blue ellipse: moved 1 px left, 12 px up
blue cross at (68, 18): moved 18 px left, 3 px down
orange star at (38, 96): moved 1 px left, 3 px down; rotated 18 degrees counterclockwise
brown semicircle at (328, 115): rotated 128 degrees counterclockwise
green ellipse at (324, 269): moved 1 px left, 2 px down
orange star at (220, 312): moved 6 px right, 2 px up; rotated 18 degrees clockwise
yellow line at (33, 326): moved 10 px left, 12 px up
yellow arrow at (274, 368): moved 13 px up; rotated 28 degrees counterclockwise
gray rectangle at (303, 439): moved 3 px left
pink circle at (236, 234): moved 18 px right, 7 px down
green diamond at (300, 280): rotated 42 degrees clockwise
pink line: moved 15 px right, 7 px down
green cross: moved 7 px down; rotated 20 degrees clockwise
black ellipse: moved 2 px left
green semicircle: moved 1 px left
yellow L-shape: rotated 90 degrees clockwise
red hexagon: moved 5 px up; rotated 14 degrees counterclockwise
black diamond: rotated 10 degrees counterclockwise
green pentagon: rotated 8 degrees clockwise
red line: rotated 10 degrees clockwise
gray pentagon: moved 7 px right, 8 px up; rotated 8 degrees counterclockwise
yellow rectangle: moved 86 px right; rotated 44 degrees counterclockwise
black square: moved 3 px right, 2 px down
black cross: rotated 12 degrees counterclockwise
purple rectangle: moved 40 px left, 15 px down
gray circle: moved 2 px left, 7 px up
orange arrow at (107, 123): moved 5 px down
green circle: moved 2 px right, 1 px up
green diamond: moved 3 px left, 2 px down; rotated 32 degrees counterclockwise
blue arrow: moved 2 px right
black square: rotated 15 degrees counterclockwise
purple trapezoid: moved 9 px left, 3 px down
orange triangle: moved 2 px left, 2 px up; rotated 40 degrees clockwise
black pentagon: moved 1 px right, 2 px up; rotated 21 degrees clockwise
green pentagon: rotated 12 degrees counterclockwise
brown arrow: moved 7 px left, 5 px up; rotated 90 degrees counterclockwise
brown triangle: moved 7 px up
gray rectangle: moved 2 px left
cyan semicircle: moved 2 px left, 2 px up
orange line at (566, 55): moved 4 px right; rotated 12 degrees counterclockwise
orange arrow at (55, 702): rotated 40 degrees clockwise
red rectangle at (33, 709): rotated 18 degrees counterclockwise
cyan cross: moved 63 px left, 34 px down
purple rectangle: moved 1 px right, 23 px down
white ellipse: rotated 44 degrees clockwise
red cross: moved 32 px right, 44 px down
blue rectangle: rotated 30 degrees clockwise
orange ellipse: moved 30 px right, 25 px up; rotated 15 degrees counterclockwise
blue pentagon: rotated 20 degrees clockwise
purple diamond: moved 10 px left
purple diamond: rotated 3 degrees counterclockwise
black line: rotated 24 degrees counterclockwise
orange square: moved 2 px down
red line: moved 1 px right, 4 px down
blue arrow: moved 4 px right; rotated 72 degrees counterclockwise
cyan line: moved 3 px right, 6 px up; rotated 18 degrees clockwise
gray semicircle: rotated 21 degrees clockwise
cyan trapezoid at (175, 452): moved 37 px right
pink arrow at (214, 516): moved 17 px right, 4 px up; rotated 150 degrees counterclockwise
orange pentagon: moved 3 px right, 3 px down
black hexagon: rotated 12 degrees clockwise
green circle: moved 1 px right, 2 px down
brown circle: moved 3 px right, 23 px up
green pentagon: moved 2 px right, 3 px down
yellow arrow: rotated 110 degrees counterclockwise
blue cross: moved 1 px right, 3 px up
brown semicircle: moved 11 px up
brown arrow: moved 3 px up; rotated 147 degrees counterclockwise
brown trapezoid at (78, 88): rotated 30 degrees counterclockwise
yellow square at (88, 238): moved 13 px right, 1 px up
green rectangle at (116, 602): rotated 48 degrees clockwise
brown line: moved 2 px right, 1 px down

YOUR GOAL:
Copy all of the records above word for word, keeping each line as it is.

WRITTEN REPLY:
blue ellipse: moved 1 px left, 12 px up
blue cross at (68, 18): moved 18 px left, 3 px down
orange star at (38, 96): moved 1 px left, 3 px down; rotated 18 degrees counterclockwise
brown semicircle at (328, 115): rotated 128 degrees counterclockwise
green ellipse at (324, 269): moved 1 px left, 2 px down
orange star at (220, 312): moved 6 px right, 2 px up; rotated 18 degrees clockwise
yellow line at (33, 326): moved 10 px left, 12 px up
yellow arrow at (274, 368): moved 13 px up; rotated 28 degrees counterclockwise
gray rectangle at (303, 439): moved 3 px left
pink circle at (236, 234): moved 18 px right, 7 px down
green diamond at (300, 280): rotated 42 degrees clockwise
pink line: moved 15 px right, 7 px down
green cross: moved 7 px down; rotated 20 degrees clockwise
black ellipse: moved 2 px left
green semicircle: moved 1 px left
yellow L-shape: rotated 90 degrees clockwise
red hexagon: moved 5 px up; rotated 14 degrees counterclockwise
black diamond: rotated 10 degrees counterclockwise
green pentagon: rotated 8 degrees clockwise
red line: rotated 10 degrees clockwise
gray pentagon: moved 7 px right, 8 px up; rotated 8 degrees counterclockwise
yellow rectangle: moved 86 px right; rotated 44 degrees counterclockwise
black square: moved 3 px right, 2 px down
black cross: rotated 12 degrees counterclockwise
purple rectangle: moved 40 px left, 15 px down
gray circle: moved 2 px left, 7 px up
orange arrow at (107, 123): moved 5 px down
green circle: moved 2 px right, 1 px up
green diamond: moved 3 px left, 2 px down; rotated 32 degrees counterclockwise
blue arrow: moved 2 px right
black square: rotated 15 degrees counterclockwise
purple trapezoid: moved 9 px left, 3 px down
orange triangle: moved 2 px left, 2 px up; rotated 40 degrees clockwise
black pentagon: moved 1 px right, 2 px up; rotated 21 degrees clockwise
green pentagon: rotated 12 degrees counterclockwise
brown arrow: moved 7 px left, 5 px up; rotated 90 degrees counterclockwise
brown triangle: moved 7 px up
gray rectangle: moved 2 px left
cyan semicircle: moved 2 px left, 2 px up
orange line at (566, 55): moved 4 px right; rotated 12 degrees counterclockwise
orange arrow at (55, 702): rotated 40 degrees clockwise
red rectangle at (33, 709): rotated 18 degrees counterclockwise
cyan cross: moved 63 px left, 34 px down
purple rectangle: moved 1 px right, 23 px down
white ellipse: rotated 44 degrees clockwise
red cross: moved 32 px right, 44 px down
blue rectangle: rotated 30 degrees clockwise
orange ellipse: moved 30 px right, 25 px up; rotated 15 degrees counterclockwise
blue pentagon: rotated 20 degrees clockwise
purple diamond: moved 10 px left
purple diamond: rotated 3 degrees counterclockwise
black line: rotated 24 degrees counterclockwise
orange square: moved 2 px down
red line: moved 1 px right, 4 px down
blue arrow: moved 4 px right; rotated 72 degrees counterclockwise
cyan line: moved 3 px right, 6 px up; rotated 18 degrees clockwise
gray semicircle: rotated 21 degrees clockwise
cyan trapezoid at (175, 452): moved 37 px right
pink arrow at (214, 516): moved 17 px right, 4 px up; rotated 150 degrees counterclockwise
orange pentagon: moved 3 px right, 3 px down
black hexagon: rotated 12 degrees clockwise
green circle: moved 1 px right, 2 px down
brown circle: moved 3 px right, 23 px up
green pentagon: moved 2 px right, 3 px down
yellow arrow: rotated 110 degrees counterclockwise
blue cross: moved 1 px right, 3 px up
brown semicircle: moved 11 px up
brown arrow: moved 3 px up; rotated 147 degrees counterclockwise
brown trapezoid at (78, 88): rotated 30 degrees counterclockwise
yellow square at (88, 238): moved 13 px right, 1 px up
green rectangle at (116, 602): rotated 48 degrees clockwise
brown line: moved 2 px right, 1 px down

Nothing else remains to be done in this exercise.